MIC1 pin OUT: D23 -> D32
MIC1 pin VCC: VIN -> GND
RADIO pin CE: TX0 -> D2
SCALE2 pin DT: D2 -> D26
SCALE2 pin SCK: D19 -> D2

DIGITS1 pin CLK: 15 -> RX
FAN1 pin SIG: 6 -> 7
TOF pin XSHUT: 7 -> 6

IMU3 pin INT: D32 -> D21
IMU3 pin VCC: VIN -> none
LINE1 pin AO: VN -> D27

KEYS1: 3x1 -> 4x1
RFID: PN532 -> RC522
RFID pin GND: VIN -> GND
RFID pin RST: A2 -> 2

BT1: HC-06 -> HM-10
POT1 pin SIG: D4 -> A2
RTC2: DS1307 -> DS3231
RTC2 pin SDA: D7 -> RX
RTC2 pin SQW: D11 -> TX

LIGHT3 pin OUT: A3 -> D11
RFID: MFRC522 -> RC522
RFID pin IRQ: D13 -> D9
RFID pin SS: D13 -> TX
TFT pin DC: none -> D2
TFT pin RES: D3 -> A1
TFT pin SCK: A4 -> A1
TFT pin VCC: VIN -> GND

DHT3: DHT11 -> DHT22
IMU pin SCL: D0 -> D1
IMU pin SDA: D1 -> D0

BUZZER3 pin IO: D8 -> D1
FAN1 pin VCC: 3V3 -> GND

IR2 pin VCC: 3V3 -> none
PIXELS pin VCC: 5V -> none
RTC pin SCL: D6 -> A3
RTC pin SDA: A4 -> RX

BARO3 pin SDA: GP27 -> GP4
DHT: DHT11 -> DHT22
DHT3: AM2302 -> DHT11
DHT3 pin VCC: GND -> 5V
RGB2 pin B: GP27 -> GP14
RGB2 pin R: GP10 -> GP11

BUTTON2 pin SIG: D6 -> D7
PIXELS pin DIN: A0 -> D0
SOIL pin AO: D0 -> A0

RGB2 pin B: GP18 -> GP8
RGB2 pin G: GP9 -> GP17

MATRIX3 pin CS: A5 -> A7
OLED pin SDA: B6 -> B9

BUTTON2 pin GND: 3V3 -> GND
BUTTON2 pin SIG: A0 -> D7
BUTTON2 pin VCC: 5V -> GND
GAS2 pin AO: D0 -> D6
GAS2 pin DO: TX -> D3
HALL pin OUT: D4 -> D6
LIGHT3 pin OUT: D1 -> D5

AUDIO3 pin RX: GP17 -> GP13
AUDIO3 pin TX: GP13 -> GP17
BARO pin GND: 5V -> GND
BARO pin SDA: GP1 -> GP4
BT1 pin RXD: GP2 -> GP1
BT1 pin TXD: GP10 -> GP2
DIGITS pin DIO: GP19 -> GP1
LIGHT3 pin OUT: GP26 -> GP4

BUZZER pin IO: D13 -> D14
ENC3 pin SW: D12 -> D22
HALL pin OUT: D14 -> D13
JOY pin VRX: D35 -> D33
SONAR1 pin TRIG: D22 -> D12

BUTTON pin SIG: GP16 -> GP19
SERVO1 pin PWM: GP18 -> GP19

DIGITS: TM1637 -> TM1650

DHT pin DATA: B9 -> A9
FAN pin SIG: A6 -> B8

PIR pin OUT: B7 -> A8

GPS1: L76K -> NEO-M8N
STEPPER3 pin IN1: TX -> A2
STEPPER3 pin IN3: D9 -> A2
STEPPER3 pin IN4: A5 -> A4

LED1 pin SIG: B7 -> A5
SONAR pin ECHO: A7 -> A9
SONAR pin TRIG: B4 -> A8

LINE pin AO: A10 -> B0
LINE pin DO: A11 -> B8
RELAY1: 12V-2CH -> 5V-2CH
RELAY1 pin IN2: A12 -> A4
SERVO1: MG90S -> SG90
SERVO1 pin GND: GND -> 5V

→ **WHAT IS BEING ASKED**:
A word-for-word copy of all the material is the required answer.

→ **THE ANSWER**:
MIC1 pin OUT: D23 -> D32
MIC1 pin VCC: VIN -> GND
RADIO pin CE: TX0 -> D2
SCALE2 pin DT: D2 -> D26
SCALE2 pin SCK: D19 -> D2

DIGITS1 pin CLK: 15 -> RX
FAN1 pin SIG: 6 -> 7
TOF pin XSHUT: 7 -> 6

IMU3 pin INT: D32 -> D21
IMU3 pin VCC: VIN -> none
LINE1 pin AO: VN -> D27

KEYS1: 3x1 -> 4x1
RFID: PN532 -> RC522
RFID pin GND: VIN -> GND
RFID pin RST: A2 -> 2

BT1: HC-06 -> HM-10
POT1 pin SIG: D4 -> A2
RTC2: DS1307 -> DS3231
RTC2 pin SDA: D7 -> RX
RTC2 pin SQW: D11 -> TX

LIGHT3 pin OUT: A3 -> D11
RFID: MFRC522 -> RC522
RFID pin IRQ: D13 -> D9
RFID pin SS: D13 -> TX
TFT pin DC: none -> D2
TFT pin RES: D3 -> A1
TFT pin SCK: A4 -> A1
TFT pin VCC: VIN -> GND

DHT3: DHT11 -> DHT22
IMU pin SCL: D0 -> D1
IMU pin SDA: D1 -> D0

BUZZER3 pin IO: D8 -> D1
FAN1 pin VCC: 3V3 -> GND

IR2 pin VCC: 3V3 -> none
PIXELS pin VCC: 5V -> none
RTC pin SCL: D6 -> A3
RTC pin SDA: A4 -> RX

BARO3 pin SDA: GP27 -> GP4
DHT: DHT11 -> DHT22
DHT3: AM2302 -> DHT11
DHT3 pin VCC: GND -> 5V
RGB2 pin B: GP27 -> GP14
RGB2 pin R: GP10 -> GP11

BUTTON2 pin SIG: D6 -> D7
PIXELS pin DIN: A0 -> D0
SOIL pin AO: D0 -> A0

RGB2 pin B: GP18 -> GP8
RGB2 pin G: GP9 -> GP17

MATRIX3 pin CS: A5 -> A7
OLED pin SDA: B6 -> B9

BUTTON2 pin GND: 3V3 -> GND
BUTTON2 pin SIG: A0 -> D7
BUTTON2 pin VCC: 5V -> GND
GAS2 pin AO: D0 -> D6
GAS2 pin DO: TX -> D3
HALL pin OUT: D4 -> D6
LIGHT3 pin OUT: D1 -> D5

AUDIO3 pin RX: GP17 -> GP13
AUDIO3 pin TX: GP13 -> GP17
BARO pin GND: 5V -> GND
BARO pin SDA: GP1 -> GP4
BT1 pin RXD: GP2 -> GP1
BT1 pin TXD: GP10 -> GP2
DIGITS pin DIO: GP19 -> GP1
LIGHT3 pin OUT: GP26 -> GP4

BUZZER pin IO: D13 -> D14
ENC3 pin SW: D12 -> D22
HALL pin OUT: D14 -> D13
JOY pin VRX: D35 -> D33
SONAR1 pin TRIG: D22 -> D12

BUTTON pin SIG: GP16 -> GP19
SERVO1 pin PWM: GP18 -> GP19

DIGITS: TM1637 -> TM1650

DHT pin DATA: B9 -> A9
FAN pin SIG: A6 -> B8

PIR pin OUT: B7 -> A8

GPS1: L76K -> NEO-M8N
STEPPER3 pin IN1: TX -> A2
STEPPER3 pin IN3: D9 -> A2
STEPPER3 pin IN4: A5 -> A4

LED1 pin SIG: B7 -> A5
SONAR pin ECHO: A7 -> A9
SONAR pin TRIG: B4 -> A8

LINE pin AO: A10 -> B0
LINE pin DO: A11 -> B8
RELAY1: 12V-2CH -> 5V-2CH
RELAY1 pin IN2: A12 -> A4
SERVO1: MG90S -> SG90
SERVO1 pin GND: GND -> 5V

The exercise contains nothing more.